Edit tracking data
◆ ◆ ◆ ◆ ◆

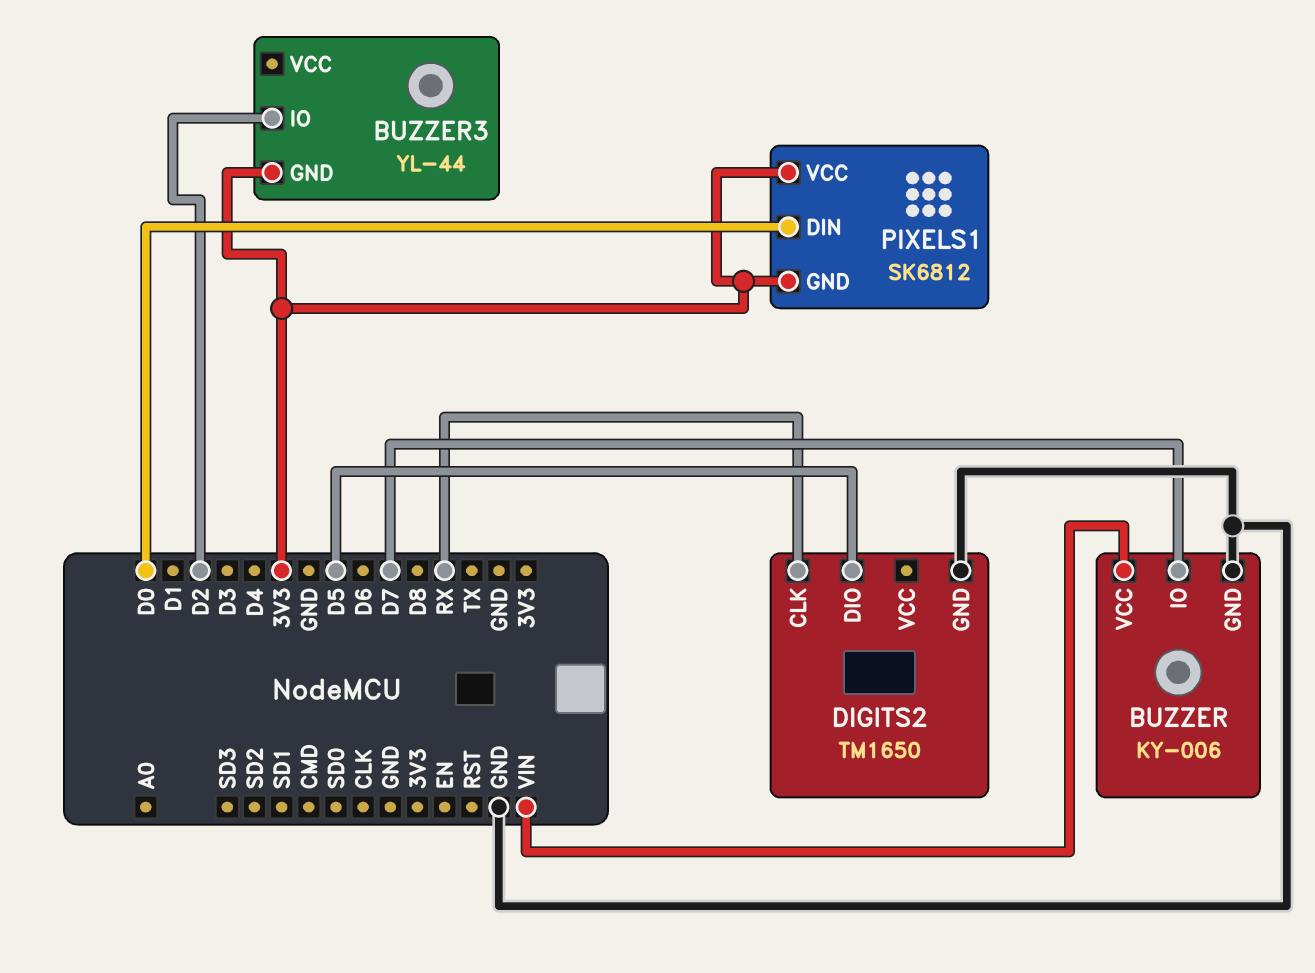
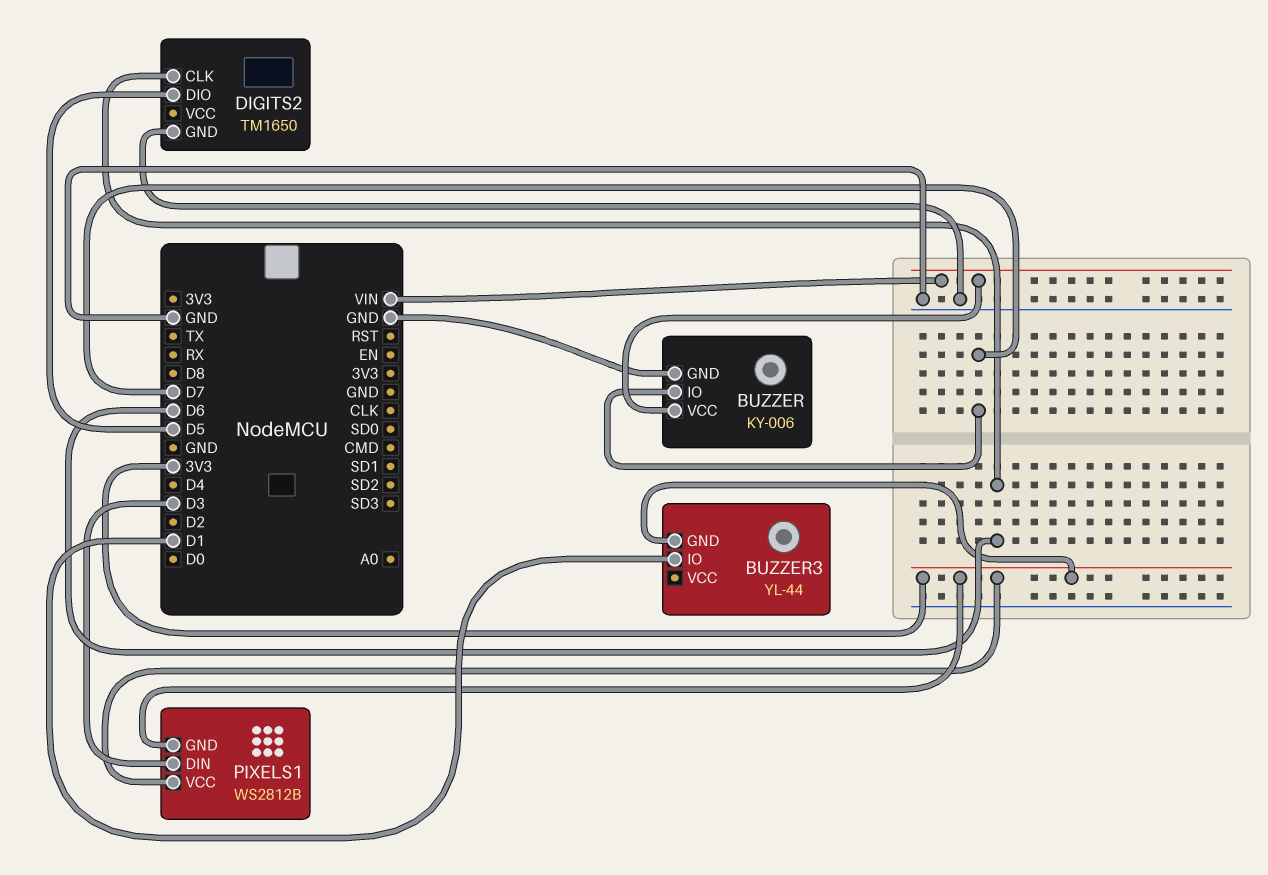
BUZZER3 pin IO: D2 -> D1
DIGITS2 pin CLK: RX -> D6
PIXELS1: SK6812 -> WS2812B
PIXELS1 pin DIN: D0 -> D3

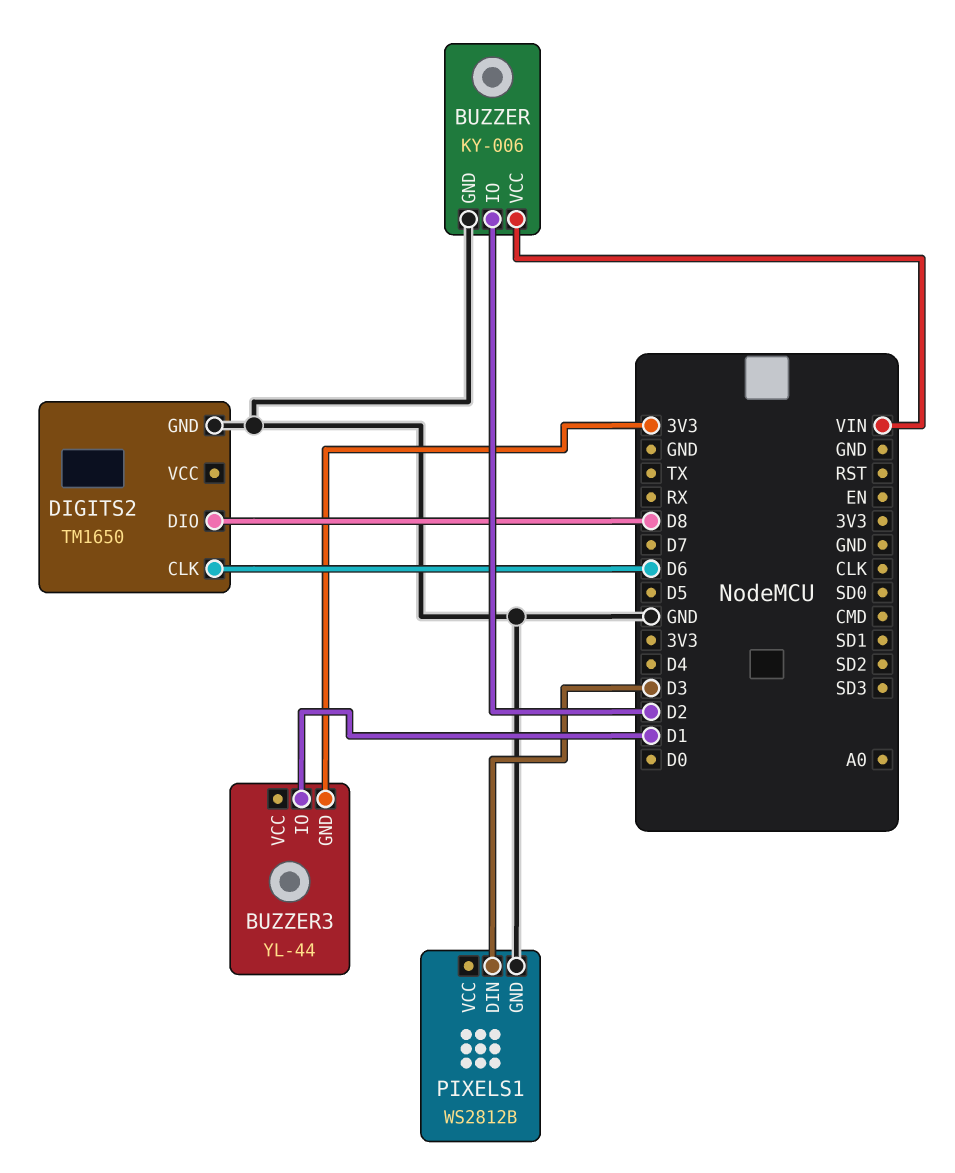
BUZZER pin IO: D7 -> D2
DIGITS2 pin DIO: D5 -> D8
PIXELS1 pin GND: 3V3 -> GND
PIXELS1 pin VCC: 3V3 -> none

◆ ◆ ◆ ◆ ◆

» WORK ITEM:
Print exactly, and only, the lines from the line that contains "BUZZER pin IO: D7 -> D2" through the last line of the records.

» EXERCISE RESULT:
BUZZER pin IO: D7 -> D2
DIGITS2 pin DIO: D5 -> D8
PIXELS1 pin GND: 3V3 -> GND
PIXELS1 pin VCC: 3V3 -> none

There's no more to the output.